Work to complete — Please write out, exactly as given, every line of the entries below up to and including the line with "tan round brick A17 level 1 -> none".

──────

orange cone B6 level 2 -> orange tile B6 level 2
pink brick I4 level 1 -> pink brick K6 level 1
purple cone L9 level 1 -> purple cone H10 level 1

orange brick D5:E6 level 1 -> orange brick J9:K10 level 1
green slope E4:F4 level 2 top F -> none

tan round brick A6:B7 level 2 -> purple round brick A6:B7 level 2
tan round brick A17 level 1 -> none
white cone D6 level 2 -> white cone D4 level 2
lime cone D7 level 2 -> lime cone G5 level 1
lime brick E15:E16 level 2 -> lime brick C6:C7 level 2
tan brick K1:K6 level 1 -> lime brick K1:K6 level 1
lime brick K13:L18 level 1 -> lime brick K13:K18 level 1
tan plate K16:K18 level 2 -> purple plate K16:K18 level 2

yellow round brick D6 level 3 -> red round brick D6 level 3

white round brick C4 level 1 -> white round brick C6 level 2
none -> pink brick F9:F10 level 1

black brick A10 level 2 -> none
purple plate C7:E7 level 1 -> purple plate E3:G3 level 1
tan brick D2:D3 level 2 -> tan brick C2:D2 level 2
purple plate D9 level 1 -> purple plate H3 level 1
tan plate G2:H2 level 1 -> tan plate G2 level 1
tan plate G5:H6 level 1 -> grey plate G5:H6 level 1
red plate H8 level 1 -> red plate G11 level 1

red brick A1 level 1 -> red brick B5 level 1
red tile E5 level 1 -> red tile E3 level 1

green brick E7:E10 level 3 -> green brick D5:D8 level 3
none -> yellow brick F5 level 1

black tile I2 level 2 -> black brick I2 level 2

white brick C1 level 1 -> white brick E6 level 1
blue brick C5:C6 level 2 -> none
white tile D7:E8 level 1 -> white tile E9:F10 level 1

──────

Task response —
orange cone B6 level 2 -> orange tile B6 level 2
pink brick I4 level 1 -> pink brick K6 level 1
purple cone L9 level 1 -> purple cone H10 level 1

orange brick D5:E6 level 1 -> orange brick J9:K10 level 1
green slope E4:F4 level 2 top F -> none

tan round brick A6:B7 level 2 -> purple round brick A6:B7 level 2
tan round brick A17 level 1 -> none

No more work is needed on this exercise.